__PROBLEM DETAILS__:
Could you please return each line of the data that has the word "cylinder"?

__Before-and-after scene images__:
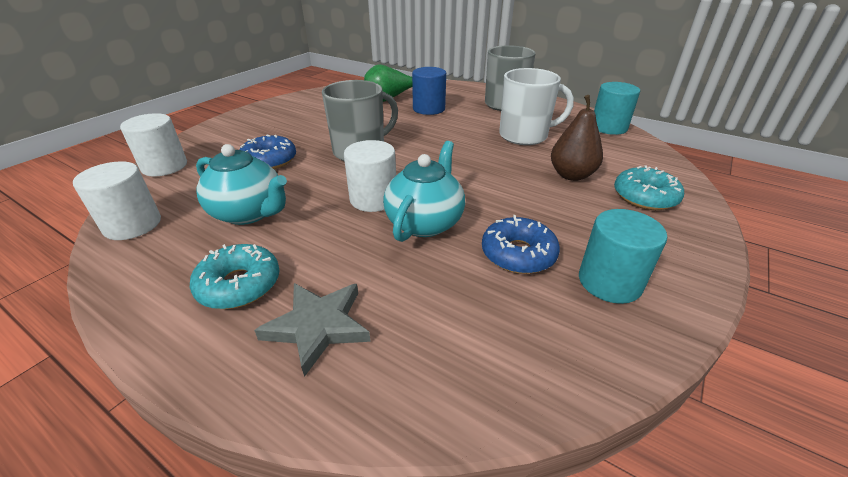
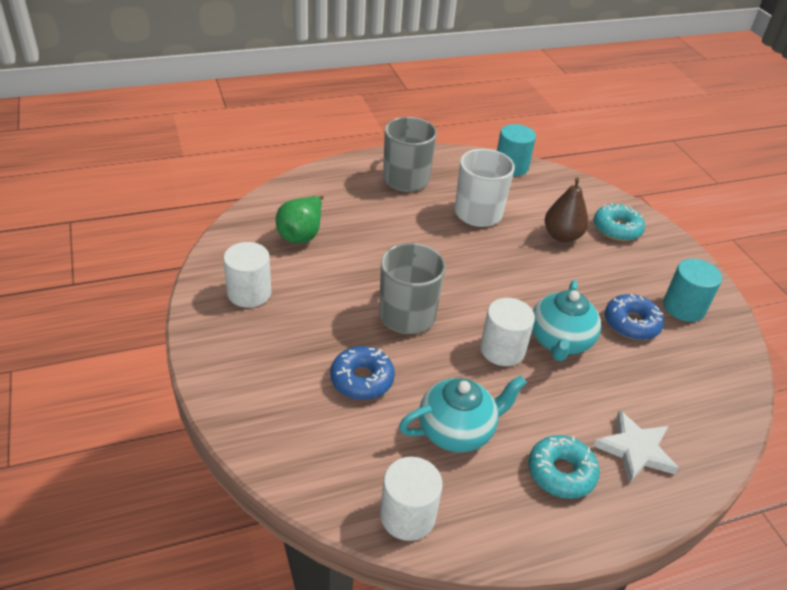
camera: 55 degrees left, 5 degrees up
(164, 166) = (290, 461): white cylinder -> white cylinder (249, 293)
(318, 326) = (635, 450): grey star -> white star
(425, 222) = (560, 341): turquoise teapot -> turquoise teapot turned 135 degrees counterclockwise
(429, 109) = (360, 224): blue cylinder -> none

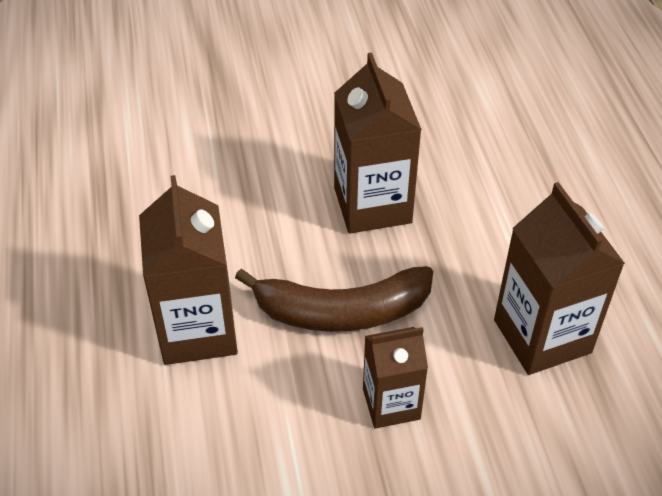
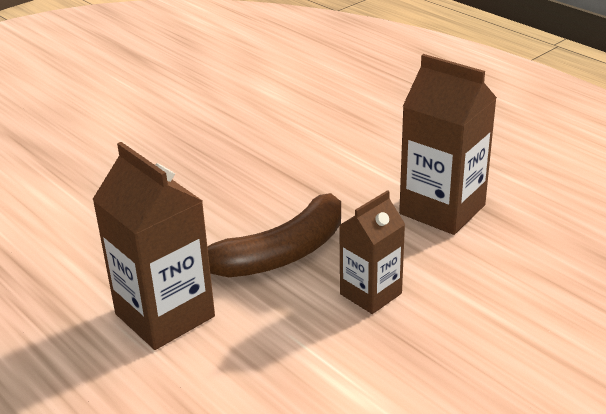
camera: 30 degrees left, 15 degrees down
(372, 205) = (243, 182): brown carton -> none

__SOLUTION FOR THIS PROBLEM__:
(164, 166) = (290, 461): white cylinder -> white cylinder (249, 293)
(429, 109) = (360, 224): blue cylinder -> none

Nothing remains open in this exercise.